--- Direction ---
Identify each line in the records below that contains the string "kern", and copy those lines.

--- Dataset items ---
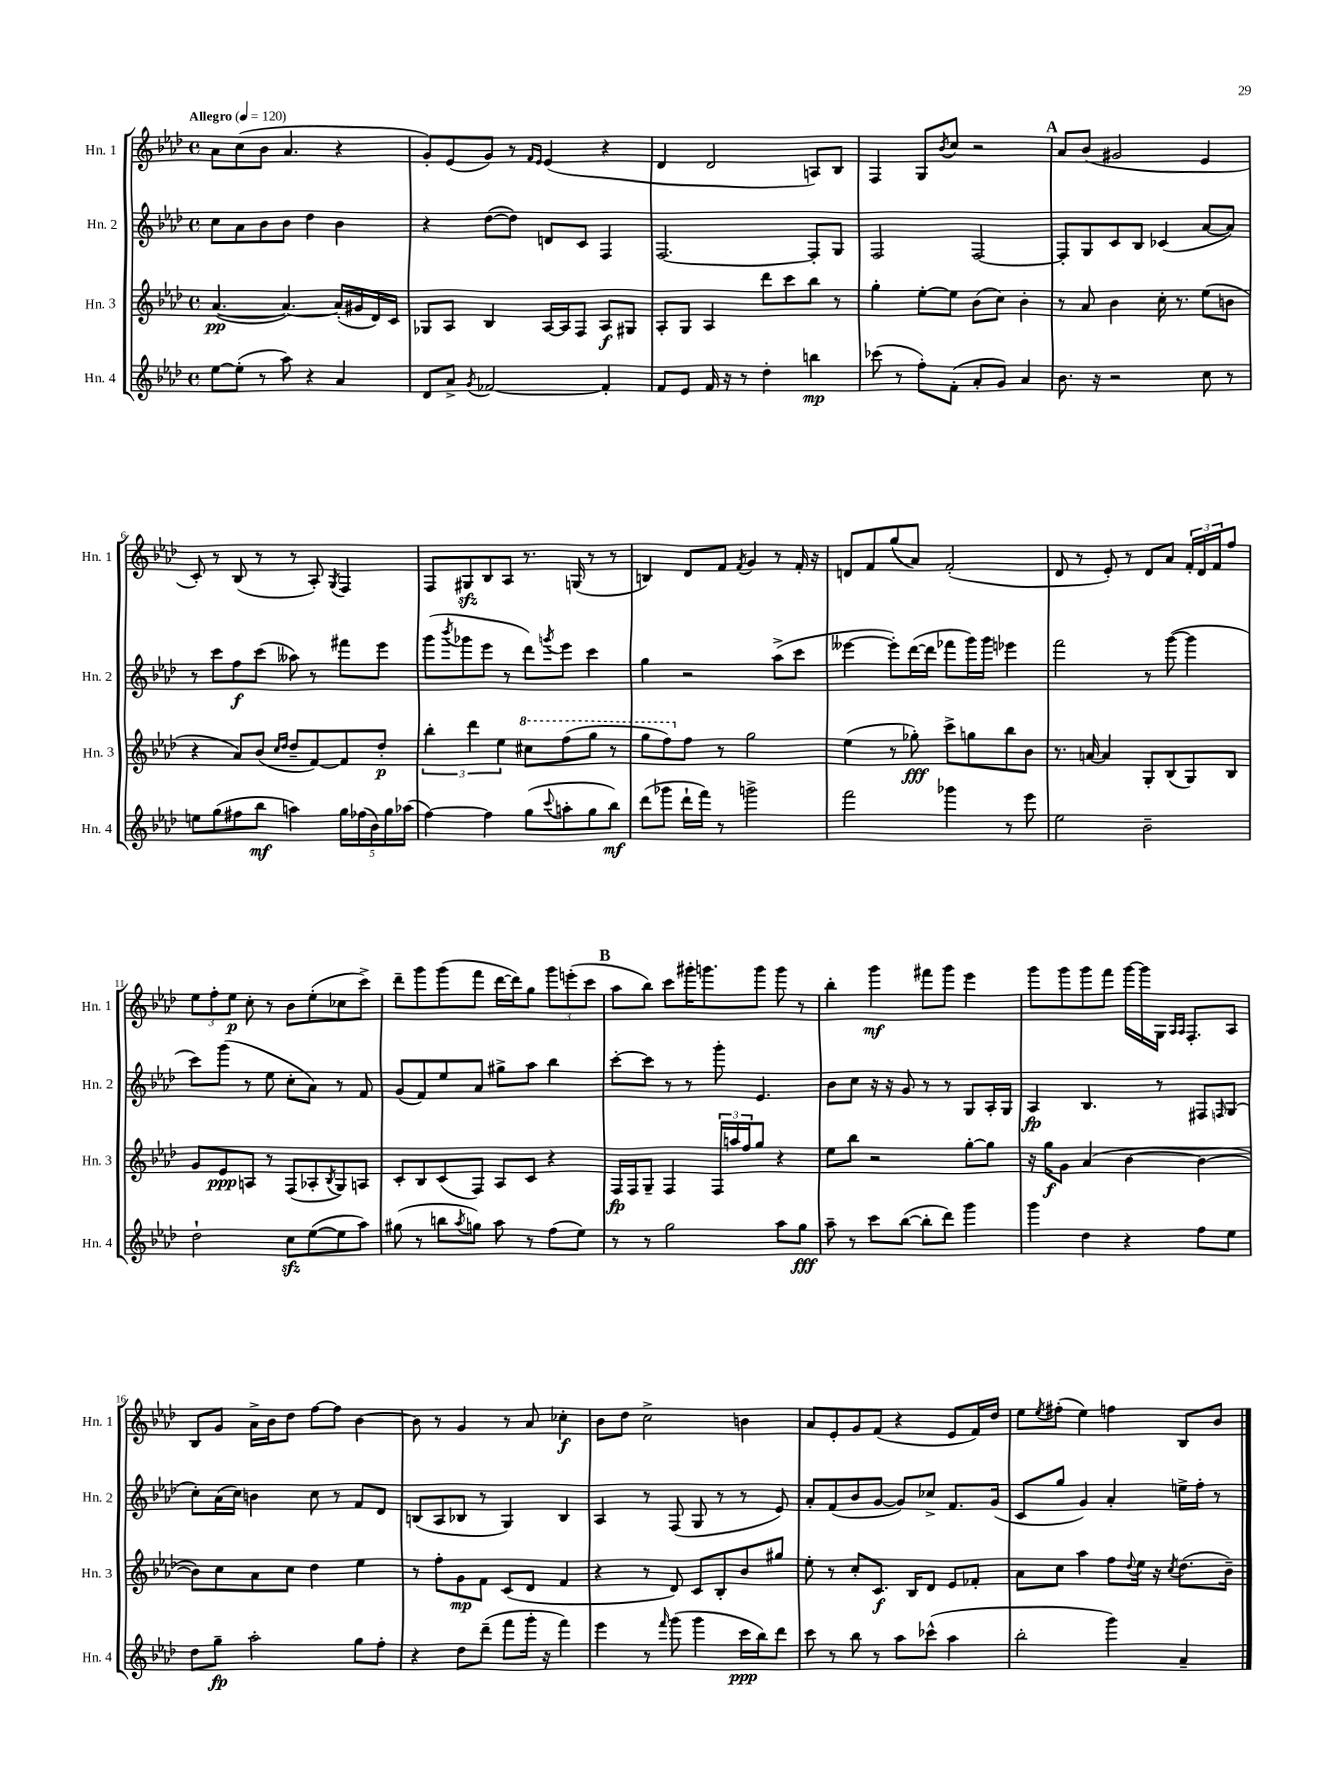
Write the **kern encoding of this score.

**kern	**dynam	**kern	**dynam	**kern	**dynam	**kern	**dynam
*part4	*part4	*part3	*part3	*part2	*part2	*part1	*part1
*staff4	*staff4	*staff3	*staff3	*staff2	*staff2	*staff1	*staff1
*I"Hn. 4	*	*I"Hn. 3	*	*I"Hn. 2	*	*I"Hn. 1	*
*I'Hn. 4	*	*I'Hn. 3	*	*I'Hn. 2	*	*I'Hn. 1	*
*clefG2	*	*clefG2	*	*clefG2	*	*clefG2	*
*k[b-e-a-d-]	*	*k[b-e-a-d-]	*	*k[b-e-a-d-]	*	*k[b-e-a-d-]	*
*M4/4	*	*M4/4	*	*M4/4	*	*M4/4	*
*met(c)	*	*met(c)	*	*met(c)	*	*met(c)	*
*MM120	*	*MM120	*	*MM120	*	*MM120	*
=1	=1	=1	=1	=1	=1	=1	=1
!	!	!	!	!	!	!LO:TX:a:B:t=Allegro	!
[8ee-\L	.	([4.a-/	pp	8cc\L	.	8a-\L	.
(8ee-'\J]	.	.	.	8a-\	.	(8cc\	.
8r	.	.	.	8b-\	.	8b-\J	.
8aa-\)	.	4.a-/_)	.	8b-\J	.	4.a-/	.
4r	.	.	.	4dd-\	.	.	.
4a-/	.	(16a-'/LL]	.	4b-\	.	4r	.
.	.	16g#X/	.	.	.	.	.
.	.	16d-/)	.	.	.	.	.
.	.	16c/JJ	.	.	.	.	.
=2	=2	=2	=2	=2	=2	=2	=2
8d-/L	.	8G-X/L	.	4r	.	8g'/L)	.
8a-^/J	.	8A-/J	.	.	.	(8e-/	.
8qg/	.	.	.	.	.	.	.
[2f-X/	.	4B-/	.	([8dd-\L	.	8g/J)	.
.	.	.	.	8dd-\J])	.	8r	.
.	.	.	.	.	.	16qqf/LL	.
.	.	.	.	.	.	16qqe-/JJ	.
.	.	[16A-/LL	.	8dn/L	.	(4e-/	.
.	.	16A-/J]	.	.	.	.	.
.	.	8F/J	.	8c/J	.	.	.
4f-'/]	.	8A-/L	f	4F/	.	4r	.
.	.	8G#X/J	.	.	.	.	.
=3	=3	=3	=3	=3	=3	=3	=3
8f/L	.	8A-'/L	.	[2.F/	.	4d-/	.
8e-/J	.	8G/J	.	.	.	.	.
16f/	.	4A-/	.	.	.	2d-/	.
16r	.	.	.	.	.	.	.
8r	.	.	.	.	.	.	.
4dd-'\	.	8ddd-\L	.	.	.	.	.
.	.	8ccc\	.	.	.	.	.
4bbn\	mp	8bb-\J	.	8F'/L]	.	8An/L)	.
.	.	8r	.	8G/J	.	8B-/J	.
=4	=4	=4	=4	=4	=4	=4	=4
(8ccc-X\	.	4gg'\	.	2F/	.	4F/	.
8r	.	.	.	.	.	.	.
8ff'\L)	.	[8ee-'\L	.	.	.	8G/L	.
.	.	.	.	.	.	8qb-/	.
(8f'\J	.	8ee-\J]	.	.	.	8cc/J	.
8a-'/L	.	(8b-\L	.	[2F/	.	2r	.
8g/J)	.	8cc\J)	.	.	.	.	.
4a-/	.	4b-'\	.	.	.	.	.
!!LO:REH:place=s1:t=A
=5	=5	=5	=5	=5	=5	=5	=5
8.b-\	.	8r	.	8F'/L]	.	8a-/L	.
.	.	8a-/	.	8G/	.	(8b-/J	.
16r	.	.	.	.	.	.	.
2r	.	4b-\	.	8c/	.	2g#X/	.
.	.	.	.	8B-/J	.	.	.
.	.	16cc'\	.	(4c-X/	.	.	.
.	.	8.r	.	.	.	.	.
8cc\	.	(8ee-\L	.	[8a-/L	.	4e-/	.
8r	.	8bn\J	.	8a-/J])	.	.	.
!!LO:LB:g=z
=6	=6	=6	=6	=6	=6	=6	=6
8een\L	.	4r	.	8r	.	8c'/)	.
(8gg\	.	.	.	8ccc\L	.	8r	.
8ff#X\	.	8a-/L)	.	8ff\	f	(8B-/	.
8bb-\J	mf	(8b-/J	.	(8ccc\J	.	8r	.
.	.	16qqcc/LL	.	.	.	.	.
.	.	16qqdd-/JJ	.	.	.	.	.
4aan\)	.	8dd-~/L	.	8aa--X\)	.	8r	.
.	.	[8f/)	.	8r	.	8A-'/)	.
.	.	.	.	.	.	8qG/	.
20gg\LL	.	8f/]	.	8fff#X\L	.	4F/	.
(20ff-X\	.	.	.	.	.	.	.
20b-\)	.	.	.	.	.	.	.
.	.	8dd-'/J	p	8eee-\J	.	.	.
20gg\	.	.	.	.	.	.	.
(20aa-X\JJ	.	.	.	.	.	.	.
=7	=7	=7	=7	=7	=7	=7	=7
[4ff\)	.	6bb-'\	.	(8ggg\L	.	8F/L	.
.	.	.	.	8qbbb-/	.	.	.
.	.	.	.	8ggg-X\	.	8G#Xzz/	.
.	.	6ddd-\	.	.	.	.	.
4ff\]	.	.	.	8eee-\J	.	8B-/	.
.	.	6ee-\	.	.	.	.	.
.	.	.	.	8r	.	8A-/J	.
*	*	*8va	*	*	*	*	*
(8gg\L	.	8ccc#X\L	.	8ddd-\L)	.	8.r	.
8qqccc/	.	.	.	8qgggn/	.	.	.
8aan'\	.	(8fff\	.	8eee-\J	.	.	.
.	.	.	.	.	.	(16Gn/	.
8gg\	.	8ggg\J	.	4ccc\	.	8r	.
8bb-\J)	mf	8r	.	.	.	8r	.
=8	=8	=8	=8	=8	=8	=8	=8
(8ddd-\L	.	8ggg\L	.	4gg\	.	4Bn/)	.
8ggg-X\J	.	8fff\)	.	.	.	.	.
*	*	*X8va	*	*	*	*	*
16ddd-`\LL	.	8ff\J	.	2r	.	8d-/L	.
16fff\JJ)	.	.	.	.	.	.	.
8r	.	8r	.	.	.	8f/J	.
.	.	.	.	.	.	8qf/	.
2gggn^\	.	2gg\	.	.	.	4g/	.
.	.	.	.	(8aa-^\L	.	8r	.
.	.	.	.	8ccc\J	.	16f'/	.
.	.	.	.	.	.	16r	.
=9	=9	=9	=9	=9	=9	=9	=9
2fff\	.	(4ee-\	.	[4eee--X\	.	8dn/L	.
.	.	.	.	.	.	8f/	.
.	.	8r	.	8eee--'\L])	.	(8gg/	.
.	.	8gg-X'\)	fff	([16ddd-\L	.	8a-/J)	.
.	.	.	.	16ddd-\JJ]	.	.	.
4ggg-X\	.	8ccc^\L	.	8fff-X\L	.	(2f'/	.
.	.	8ggn\	.	16ggg\L)	.	.	.
.	.	.	.	16ggg\JJ	.	.	.
8r	.	8bb-\	.	4eee-X\	.	.	.
8eee-\	.	8b-\J	.	.	.	.	.
=10	=10	=10	=10	=10	=10	=10	=10
2ee-\	.	8.r	.	2fff\	.	8d-/	.
.	.	.	.	.	.	8r	.
.	.	[16an/	.	.	.	.	.
.	.	4a/]	.	.	.	8e-'/)	.
.	.	.	.	.	.	8r	.
2b-~\	.	8G'/L	.	8r	.	8d-/L	.
.	.	(8B-/	.	([8ggg\	.	8a-/J	.
.	.	8G/)	.	4ggg\]	.	24f'/LL	.
.	.	.	.	.	.	24d-/	.
.	.	.	.	.	.	24f/J	.
.	.	8B-/J	.	.	.	8ff/J	.
!!LO:LB:g=z
=11	=11	=11	=11	=11	=11	=11	=11
2dd-`\	.	8g/L	.	8ccc\L)	.	12ee-\L	.
.	.	.	.	.	.	12ff'\	.
.	.	8e-/	ppp	(8ggg\J	.	.	.
.	.	.	.	.	.	12ee-\J	p
.	.	8An/J	.	8r	.	8cc'\	.
.	.	8r	.	8ee-\	.	8r	.
8cczz\L	.	(8F/L	.	8cc'\L	.	8b-\L	.
([8ee-\	.	8A-X'/	.	8a-\J)	.	(8ee-'\	.
.	.	8qB-/	.	.	.	.	.
8ee-\]	.	8G/)	.	8r	.	8cc-X\	.
8aa-\J)	.	8An/J	.	8f/	.	8ccc^\J)	.
=12	=12	=12	=12	=12	=12	=12	=12
(8gg#X\	.	8c'/L	.	(8g/L	.	8ddd-~\L	.
8r	.	8B-/	.	8f/)	.	8ggg\	.
8bbn\L	.	(8c/	.	8ee-/	.	(8ggg\	.
8qaa-/	.	.	.	.	.	.	.
8ggn\J)	.	8F/J)	.	8a-/J	.	8fff\J	.
8aa-\	.	8A-/L	.	8gg#X^\L	.	[16ddd-\LL	.
.	.	.	.	.	.	16ddd-\J])	.
8r	.	8c/J	.	8aa-\J	.	8gg\J	.
(8ff\L	.	4r	.	4bb-\	.	12ggg\L	.
.	.	.	.	.	.	(12eeen'\	.
8ee-\J)	.	.	.	.	.	.	.
.	.	.	.	.	.	12ccc\J	.
!!LO:REH:place=s1:t=B
=13	=13	=13	=13	=13	=13	=13	=13
8r	.	16F/LL	fp	[8ccc'\L	.	8aa-\L	.
.	.	16F/J	.	.	.	.	.
8r	.	8G~/J	.	8ccc\J]	.	8bb-\J)	.
2gg\	.	4F/	.	8r	.	8ccc\L	.
.	.	.	.	8r	.	16ggg#X'\K	.
.	.	.	.	.	.	8.gggn\	.
.	.	24F/LL	.	8ggg'\	.	.	.
.	.	24aan/	.	.	.	.	.
.	.	24ff/J	.	.	.	.	.
.	.	8gg/J	.	4.e-/	.	8ggg\J	.
8aa-\L	.	4r	.	.	.	8ggg\	.
8gg\J	fff	.	.	.	.	8r	.
=14	=14	=14	=14	=14	=14	=14	=14
8aa-~\	.	8ee-\L	.	8b-\L	.	4bb-'\	.
8r	.	8bb-\J	.	8cc\J	.	.	.
8ccc\L	.	2r	.	16r	.	4ggg\	mf
.	.	.	.	16r	.	.	.
([8bb-\J	.	.	.	8g/	.	.	.
8bb-'\L]	.	.	.	8r	.	8fff#X\L	.
8ddd-\J)	.	.	.	8r	.	8ggg\J	.
4ggg\	.	[8gg'\L	.	8G/L	.	4eee-\	.
.	.	8gg\J]	.	16A-'/L	.	.	.
.	.	.	.	16G/JJ	.	.	.
=15	=15	=15	=15	=15	=15	=15	=15
4ggg\	.	16r	.	4A-/	fp	8ggg\L	.
.	.	16gg\KL	f	.	.	.	.
.	.	8g\J	.	.	.	8ggg\	.
4dd-\	.	(4a-/	.	4.B-/	.	8ggg\	.
.	.	.	.	.	.	8fff\J	.
4r	.	[4b-\	.	.	.	[16ggg\LL	.
.	.	.	.	.	.	16ggg\]	.
.	.	.	.	8r	.	16G\JJ	.
.	.	.	.	.	.	16qqA-/LL	.
.	.	.	.	.	.	16qqA-/JJ	.
.	.	.	.	.	.	8.F'/L	.
8ff\L	.	4b-\_	.	8F#X/L	.	.	.
.	.	.	.	16qqFn/	.	.	.
8ee-\J	.	.	.	(8G/J	.	8A-/J	.
!!LO:LB:g=z
=16	=16	=16	=16	=16	=16	=16	=16
8dd-\L	.	8b-\L])	.	8cc'\L)	.	8B-/L	.
8gg~\J	fp	8cc\	.	(16a-\L	.	8g/J	.
.	.	.	.	16cc\JJ)	.	.	.
2aa-'\	.	8a-\	.	4bn\	.	16a-^\LL	.
.	.	.	.	.	.	16b-\J	.
.	.	8cc\J	.	.	.	8dd-\J	.
.	.	4dd-\	.	8cc\	.	[8ff\L	.
.	.	.	.	8r	.	8ff\J]	.
8gg\L	.	4ee-\	.	8f/L	.	[4b-\	.
8ff'\J	.	.	.	8d-/J	.	.	.
=17	=17	=17	=17	=17	=17	=17	=17
4r	.	8r	.	(8Bn/L	.	8b-\]	.
.	.	8ff'\L	.	8A-/	.	8r	.
8dd-\L	.	8g\	mp	8B-X/J	.	4g/	.
(8ddd-~\J	.	8f\J	.	8r	.	.	.
8fff\L	.	(8c/L	.	4G/)	.	8r	.
16ggg'\Jk	.	8d-/J	.	.	.	8a-/	.
16r	.	.	.	.	.	.	.
4fff\)	.	4f/	.	4B-/	.	4cc-X'\	f
=18	=18	=18	=18	=18	=18	=18	=18
4eee-\	.	4r	.	4A-/	.	8b-\L	.
.	.	.	.	.	.	8dd-\J	.
8r	.	8r	.	8r	.	2cc^\	.
16qqfff/	.	.	.	.	.	.	.
(8ggg\	.	8d-/)	.	(8F/	.	.	.
4ggg\	.	8c/L	.	8G/	.	.	.
.	.	8B-'/	.	8r	.	.	.
16ccc\LL	ppp	8b-/	.	8r	.	4bn\	.
16bb-\J)	.	.	.	.	.	.	.
8ddd-\J	.	8gg#X/J	.	8e-/)	.	.	.
=19	=19	=19	=19	=19	=19	=19	=19
8ccc\	.	8ee-'\	.	8a-'/L	.	8a-/L	.
8r	.	8r	.	(8f/	.	8e-'/	.
8bb-\	.	8cc'/L	.	8b-/	.	8g/	.
8r	.	8.c/J	f	[8g/J	.	(8f/J	.
8aa-\L	.	.	.	8g/L])	.	4r	.
.	.	16B-/KL	.	.	.	.	.
(8ccc-X^^\J	.	8d-/J	.	8cc-X^/J	.	.	.
4aa-\	.	8e-/L	.	8.f/L	.	8e-/L	.
.	.	8f-X'/J	.	.	.	16f/L)	.
.	.	.	.	(16g/Jk	.	16dd-/JJ	.
=20	=20	=20	=20	=20	=20	=20	=20
2bb-'\	.	8a-\L	.	8c/L	.	8ee-\L	.
.	.	.	.	.	.	8qee-/	.
.	.	8cc\J	.	8gg/J	.	(8ff#X'\J	.
.	.	4aa-\	.	4g/)	.	4ee-\)	.
4ggg\)	.	8ff\L	.	4a-'/	.	4ffn\	.
.	.	8qqdd-/	.	.	.	.	.
.	.	16ee-\Jk	.	.	.	.	.
.	.	16r	.	.	.	.	.
.	.	8qcc/	.	.	.	.	.
4a-~/	.	(8.dd-\L	.	16een^\LL	.	8B-/L	.
.	.	.	.	16ff'\JJ	.	.	.
.	.	.	.	8r	.	8b-/J	.
.	.	16b-~\Jk)	.	.	.	.	.
==	==	==	==	==	==	==	==
*-	*-	*-	*-	*-	*-	*-	*-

--- Reply to the exercise ---
Write the **kern encoding of this score.
**kern	**dynam	**kern	**dynam	**kern	**dynam	**kern	**dynam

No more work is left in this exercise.